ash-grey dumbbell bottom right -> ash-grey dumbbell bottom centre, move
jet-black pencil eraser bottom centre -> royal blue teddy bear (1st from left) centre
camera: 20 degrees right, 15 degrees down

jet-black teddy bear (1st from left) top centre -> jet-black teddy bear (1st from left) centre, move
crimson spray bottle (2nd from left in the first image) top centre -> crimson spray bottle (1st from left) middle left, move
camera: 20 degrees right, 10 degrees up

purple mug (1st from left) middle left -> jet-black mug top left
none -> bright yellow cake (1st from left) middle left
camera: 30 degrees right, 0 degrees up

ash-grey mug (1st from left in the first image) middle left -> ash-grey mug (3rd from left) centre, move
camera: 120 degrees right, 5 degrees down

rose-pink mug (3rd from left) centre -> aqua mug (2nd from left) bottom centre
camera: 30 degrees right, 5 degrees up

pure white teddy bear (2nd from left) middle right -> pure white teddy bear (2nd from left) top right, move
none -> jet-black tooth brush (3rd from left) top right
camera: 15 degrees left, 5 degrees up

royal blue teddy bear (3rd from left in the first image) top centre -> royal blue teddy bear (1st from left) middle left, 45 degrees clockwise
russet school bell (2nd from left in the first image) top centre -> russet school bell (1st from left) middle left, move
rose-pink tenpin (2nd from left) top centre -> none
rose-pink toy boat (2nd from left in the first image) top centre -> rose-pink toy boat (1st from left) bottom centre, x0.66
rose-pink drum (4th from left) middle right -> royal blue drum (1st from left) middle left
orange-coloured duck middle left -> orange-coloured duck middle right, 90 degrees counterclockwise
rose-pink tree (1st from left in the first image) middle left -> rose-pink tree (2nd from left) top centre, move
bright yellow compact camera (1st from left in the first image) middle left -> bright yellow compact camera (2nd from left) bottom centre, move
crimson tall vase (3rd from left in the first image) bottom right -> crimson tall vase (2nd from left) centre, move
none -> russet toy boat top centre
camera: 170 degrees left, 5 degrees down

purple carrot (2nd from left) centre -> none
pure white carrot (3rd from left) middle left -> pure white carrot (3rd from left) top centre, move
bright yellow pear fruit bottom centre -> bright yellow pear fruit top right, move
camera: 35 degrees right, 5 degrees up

※

BRIEF:
If a line in the records holds the string "purple", copy it.

RESPONSE TO THE TASK:
purple mug (1st from left) middle left -> jet-black mug top left
purple carrot (2nd from left) centre -> none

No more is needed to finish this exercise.